» **Exercise directions**
Type out each record word for word. Pictures stay out.

» **Provided information**

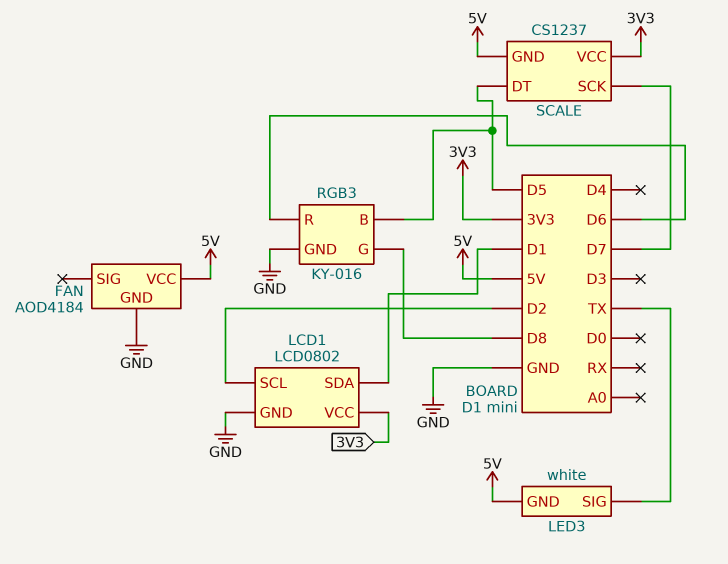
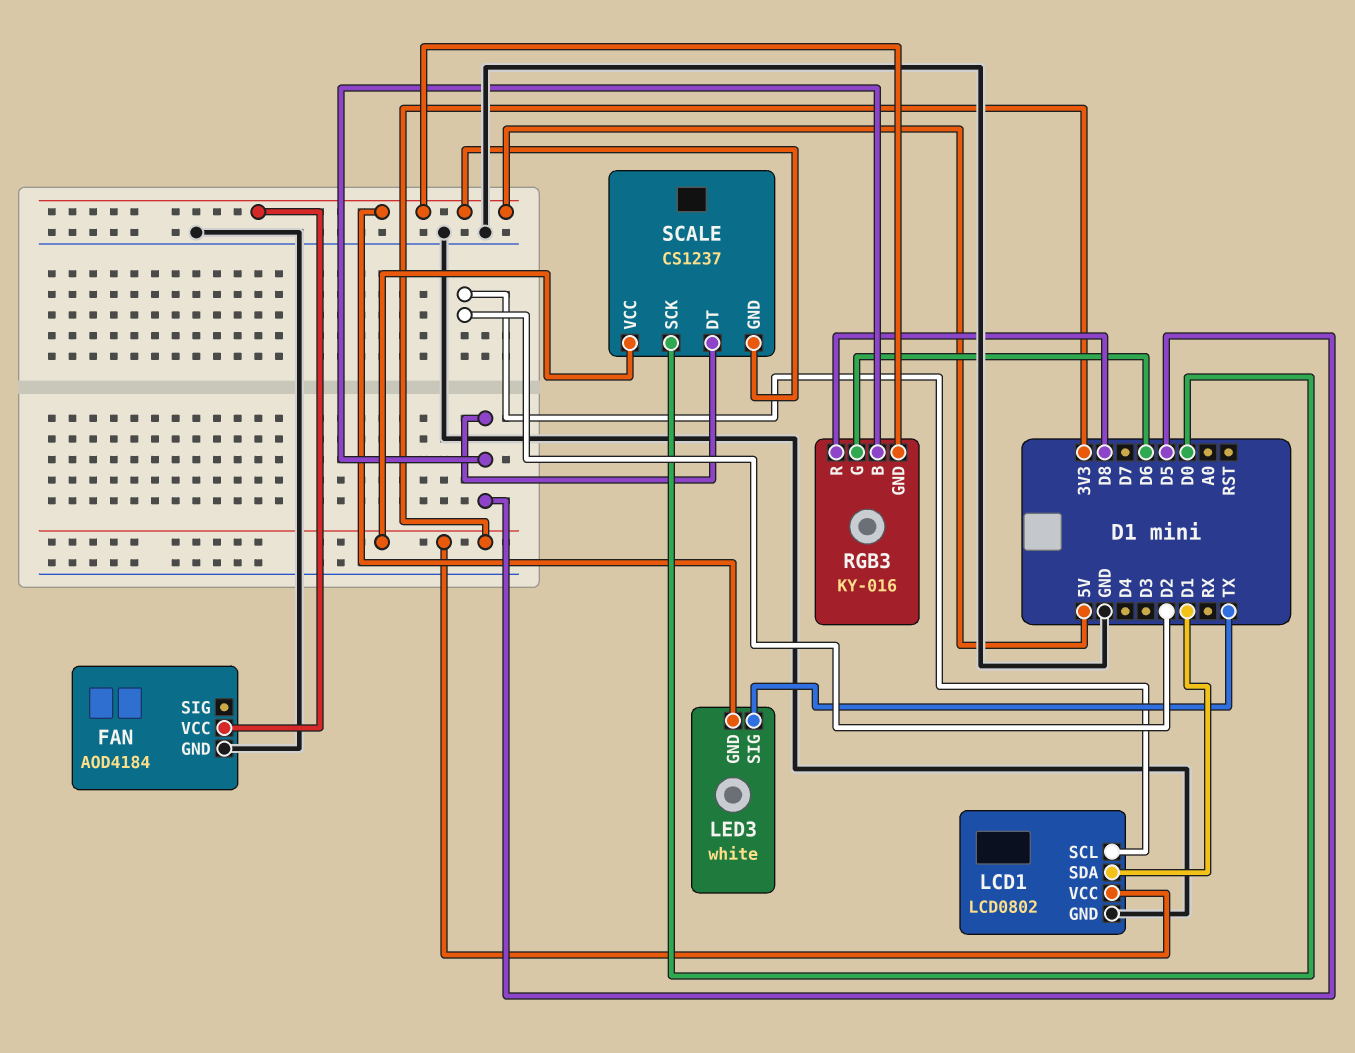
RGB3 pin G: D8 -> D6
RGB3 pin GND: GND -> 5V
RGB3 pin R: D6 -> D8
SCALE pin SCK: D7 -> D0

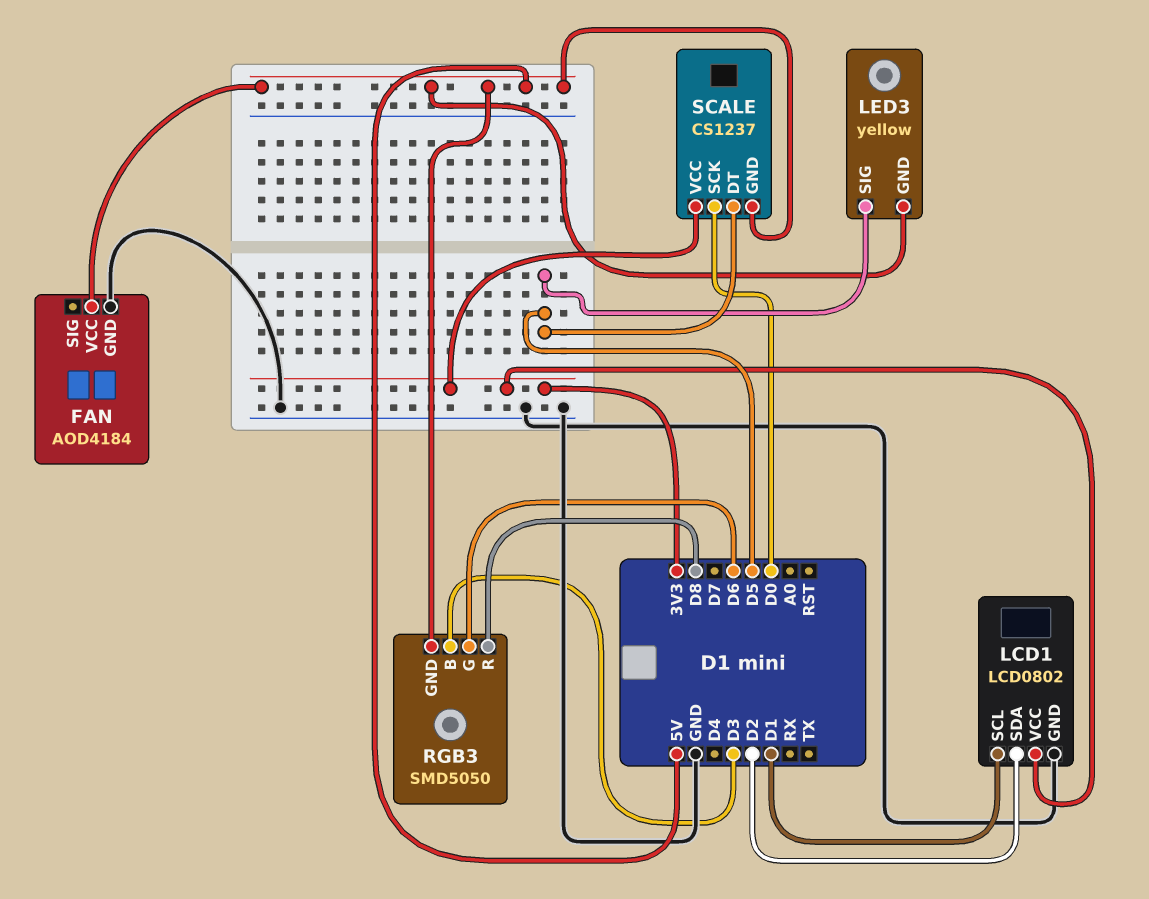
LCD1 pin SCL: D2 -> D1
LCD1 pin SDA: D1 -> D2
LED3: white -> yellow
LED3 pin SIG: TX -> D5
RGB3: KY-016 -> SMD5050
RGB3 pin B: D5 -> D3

» **Response box**
RGB3 pin G: D8 -> D6
RGB3 pin GND: GND -> 5V
RGB3 pin R: D6 -> D8
SCALE pin SCK: D7 -> D0

LCD1 pin SCL: D2 -> D1
LCD1 pin SDA: D1 -> D2
LED3: white -> yellow
LED3 pin SIG: TX -> D5
RGB3: KY-016 -> SMD5050
RGB3 pin B: D5 -> D3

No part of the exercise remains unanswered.